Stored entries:
**********

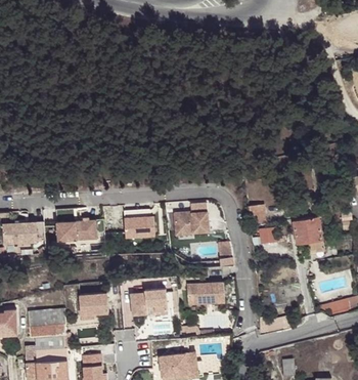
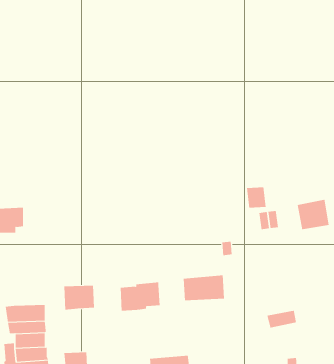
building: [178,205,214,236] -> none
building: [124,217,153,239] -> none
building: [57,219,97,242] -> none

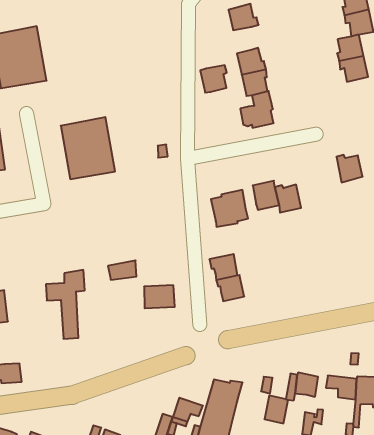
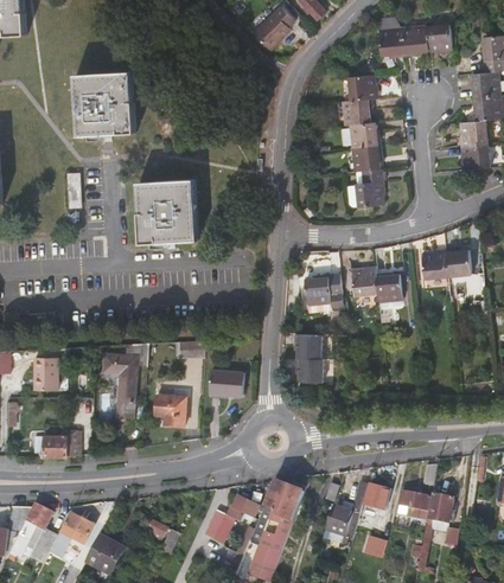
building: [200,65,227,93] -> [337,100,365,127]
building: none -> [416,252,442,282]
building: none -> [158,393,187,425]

**********

**EXERCISE**
Each entry is to be given again exactly as it stands, with its pictures removed.

**FINISHED TASK**
building: [178,205,214,236] -> none
building: [124,217,153,239] -> none
building: [57,219,97,242] -> none

building: [200,65,227,93] -> [337,100,365,127]
building: none -> [416,252,442,282]
building: none -> [158,393,187,425]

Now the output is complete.